WHAT TO PRODUCE: Set down the records again. Every word and mark must match exactly.

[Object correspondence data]

>>>>

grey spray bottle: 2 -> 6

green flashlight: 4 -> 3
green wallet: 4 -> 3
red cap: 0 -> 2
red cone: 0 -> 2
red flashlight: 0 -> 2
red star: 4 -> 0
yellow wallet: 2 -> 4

<<<<

RESPONSE BELOW:
grey spray bottle: 2 -> 6

green flashlight: 4 -> 3
green wallet: 4 -> 3
red cap: 0 -> 2
red cone: 0 -> 2
red flashlight: 0 -> 2
red star: 4 -> 0
yellow wallet: 2 -> 4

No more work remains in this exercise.